[Data for this task Boundary: Start]

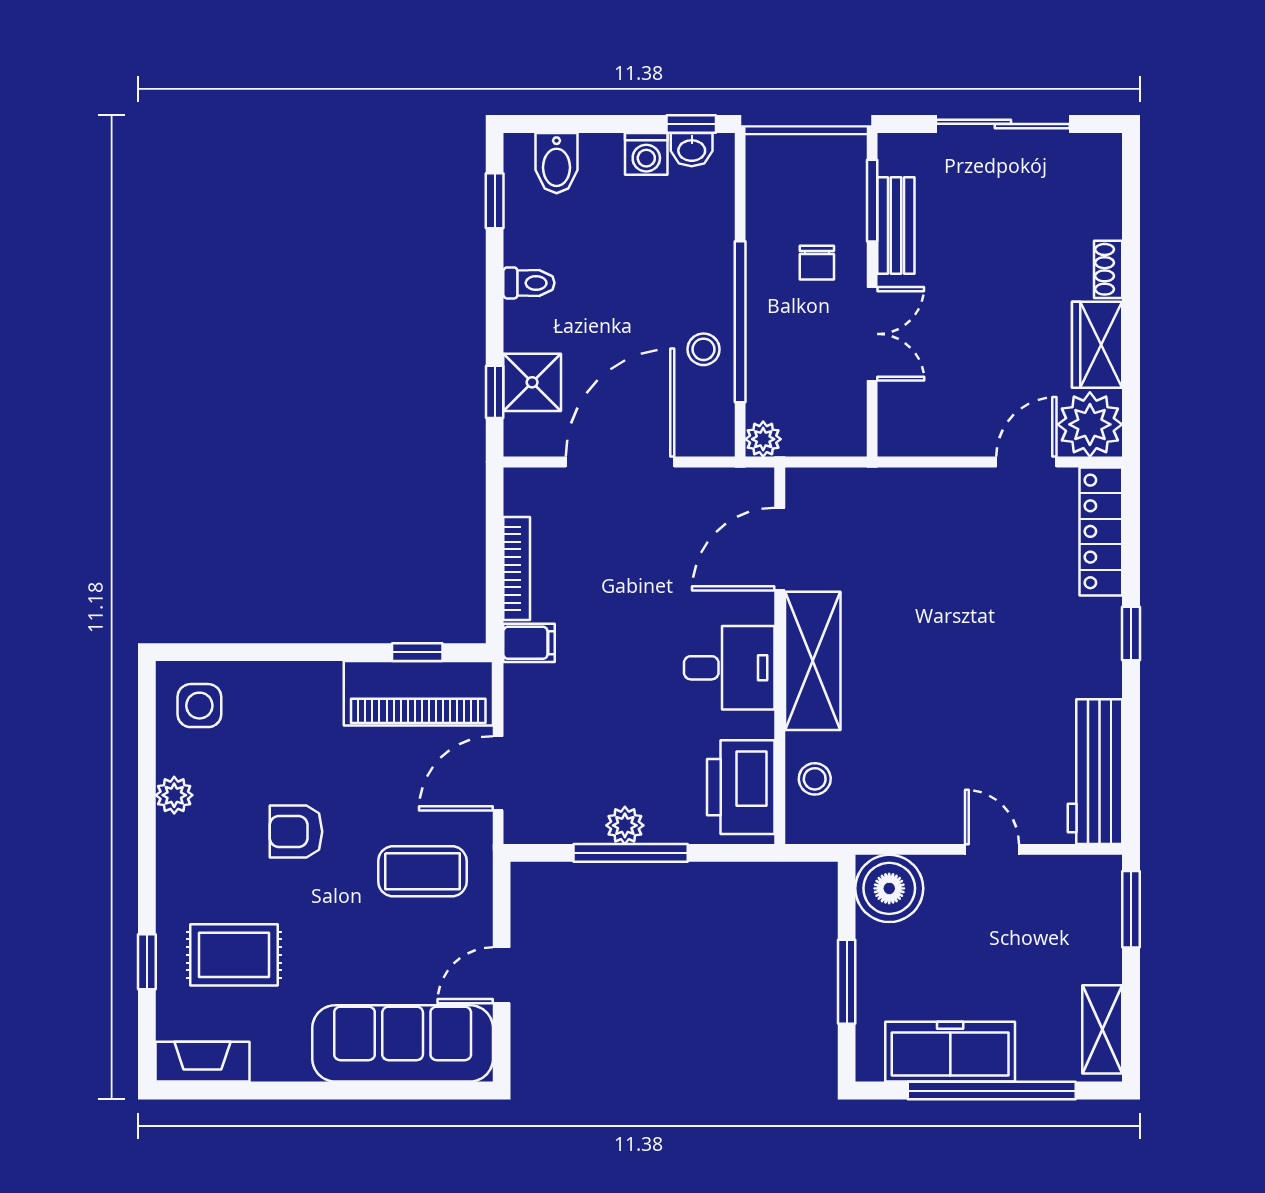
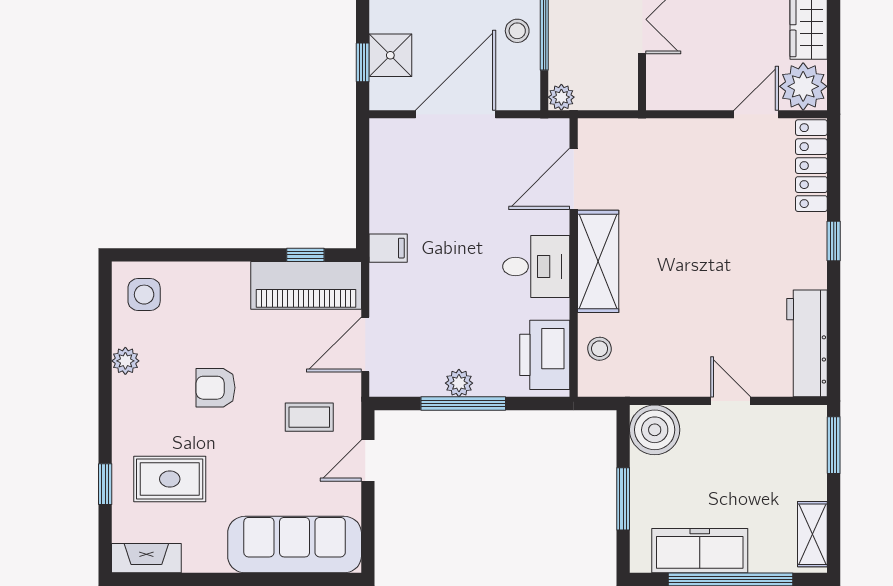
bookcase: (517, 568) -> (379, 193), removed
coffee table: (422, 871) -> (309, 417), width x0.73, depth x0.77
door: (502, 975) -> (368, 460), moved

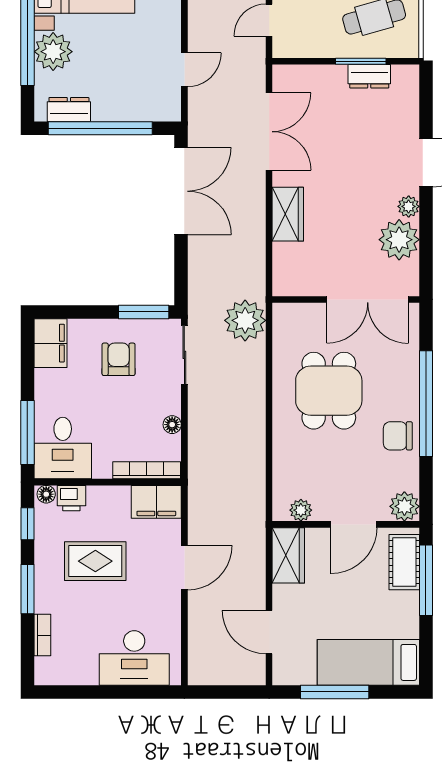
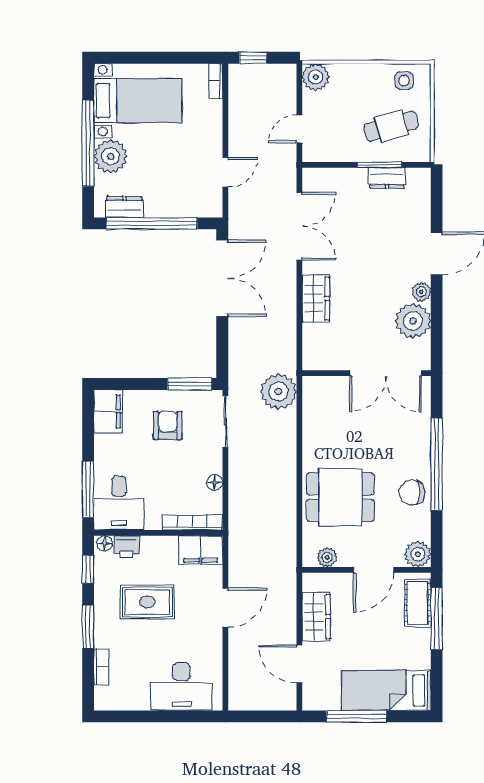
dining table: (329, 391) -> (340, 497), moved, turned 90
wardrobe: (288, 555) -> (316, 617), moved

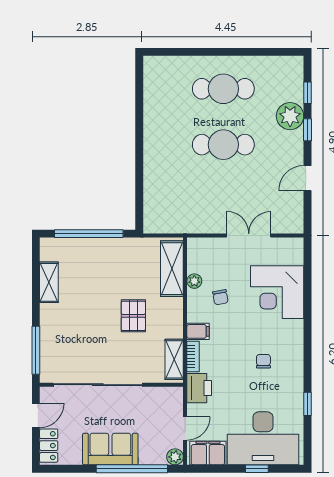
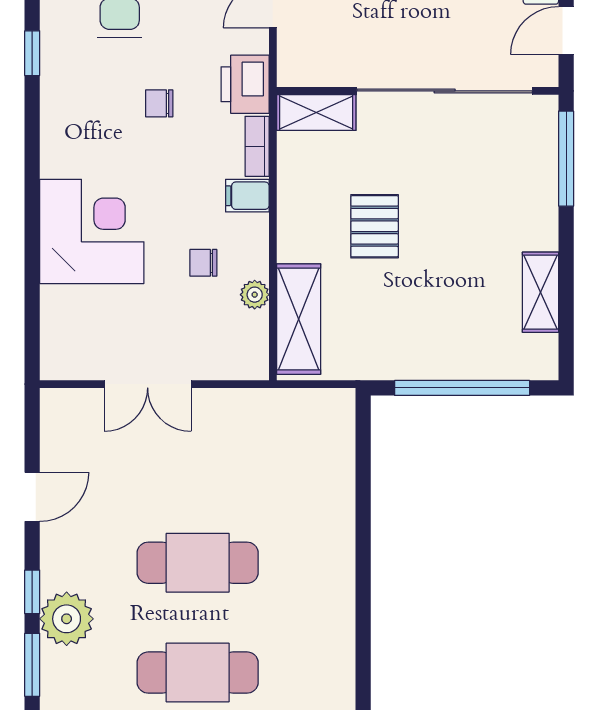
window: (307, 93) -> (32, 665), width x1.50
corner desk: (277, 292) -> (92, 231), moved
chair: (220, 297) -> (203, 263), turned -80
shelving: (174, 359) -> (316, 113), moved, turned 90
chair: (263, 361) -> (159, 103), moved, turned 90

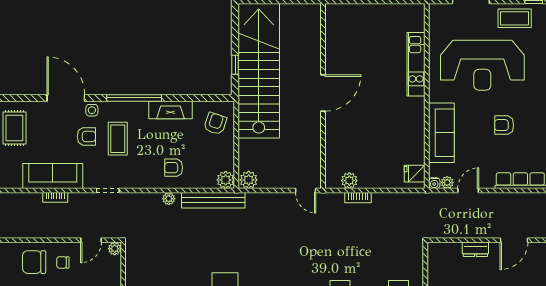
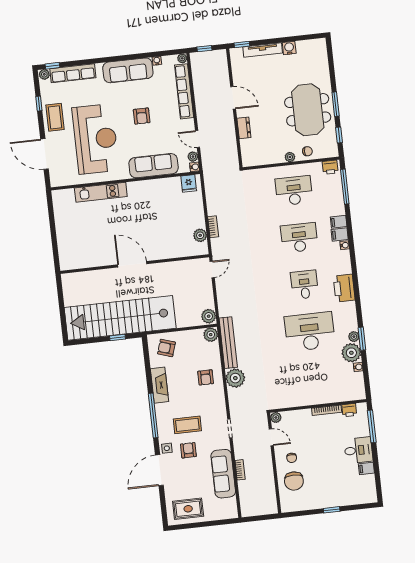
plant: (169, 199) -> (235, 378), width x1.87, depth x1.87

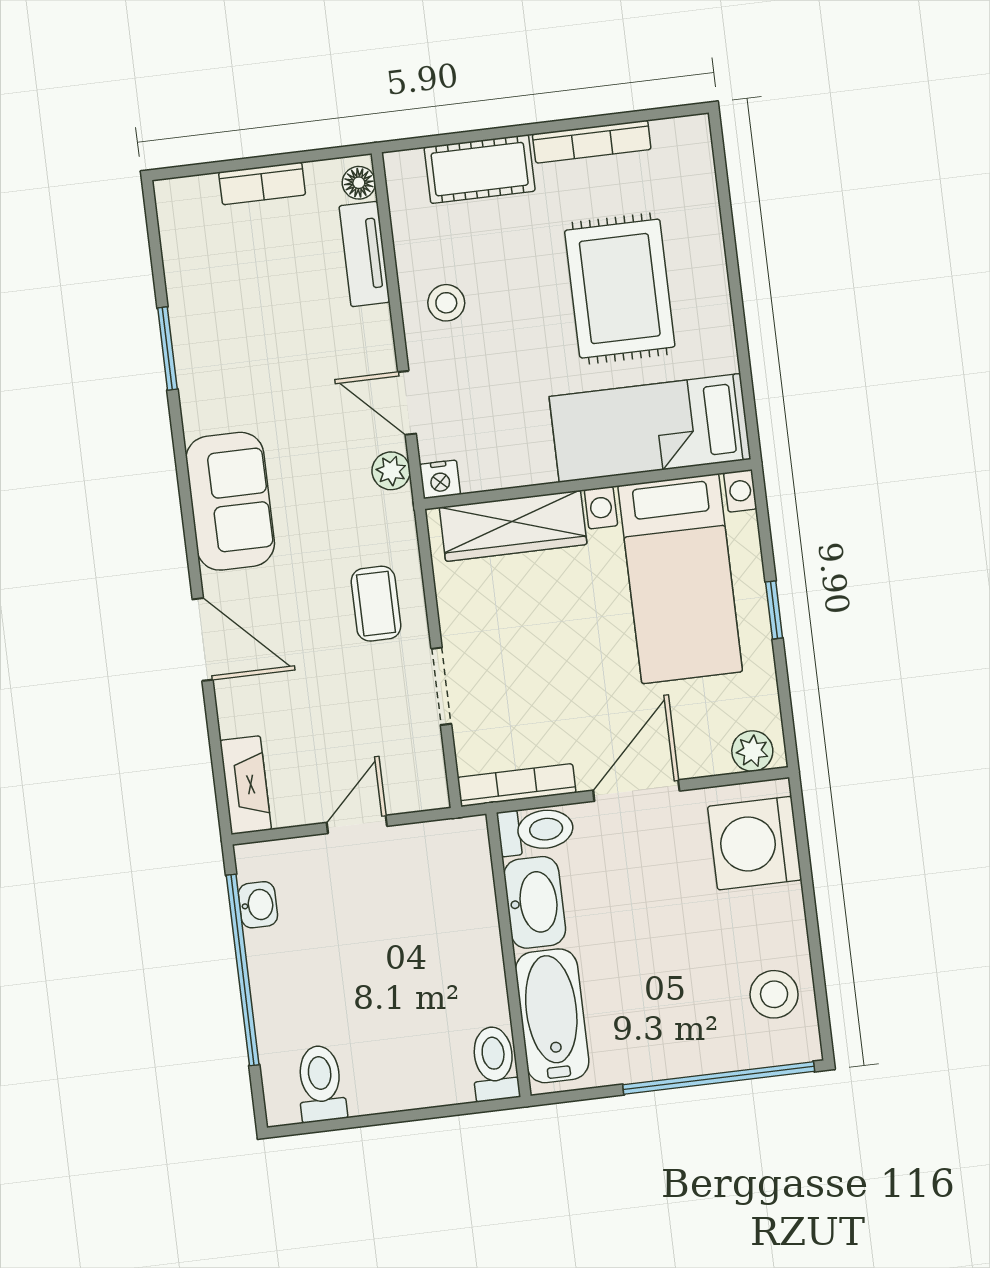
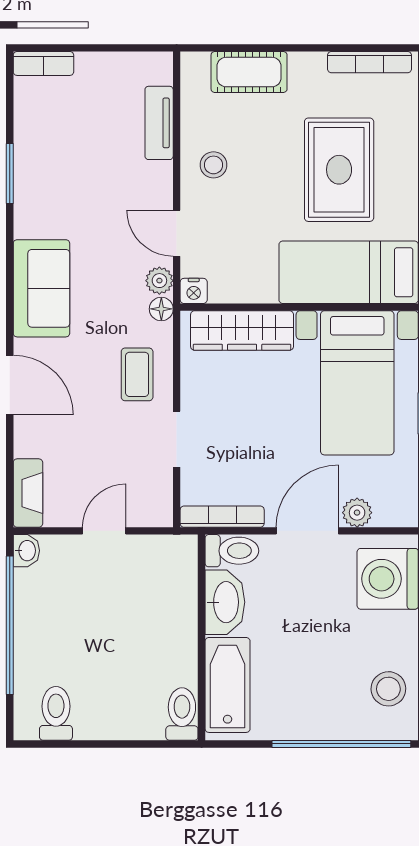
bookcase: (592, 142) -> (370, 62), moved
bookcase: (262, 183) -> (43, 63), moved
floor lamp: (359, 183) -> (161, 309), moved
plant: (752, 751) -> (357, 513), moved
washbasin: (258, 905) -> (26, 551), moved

[Data for this task Boundary: End]

Exercise prompt:
Once the line with "dining table: (329, 391)" has been found above, output that line and every later line exactly, stopping after the line with "floor lamp: (359, 183) -> (161, 309), moved", and omit the pictures.

Answer to this problem:
dining table: (329, 391) -> (340, 497), moved, turned 90
wardrobe: (288, 555) -> (316, 617), moved

window: (307, 93) -> (32, 665), width x1.50
corner desk: (277, 292) -> (92, 231), moved
chair: (220, 297) -> (203, 263), turned -80
shelving: (174, 359) -> (316, 113), moved, turned 90
chair: (263, 361) -> (159, 103), moved, turned 90

plant: (169, 199) -> (235, 378), width x1.87, depth x1.87

bookcase: (592, 142) -> (370, 62), moved
bookcase: (262, 183) -> (43, 63), moved
floor lamp: (359, 183) -> (161, 309), moved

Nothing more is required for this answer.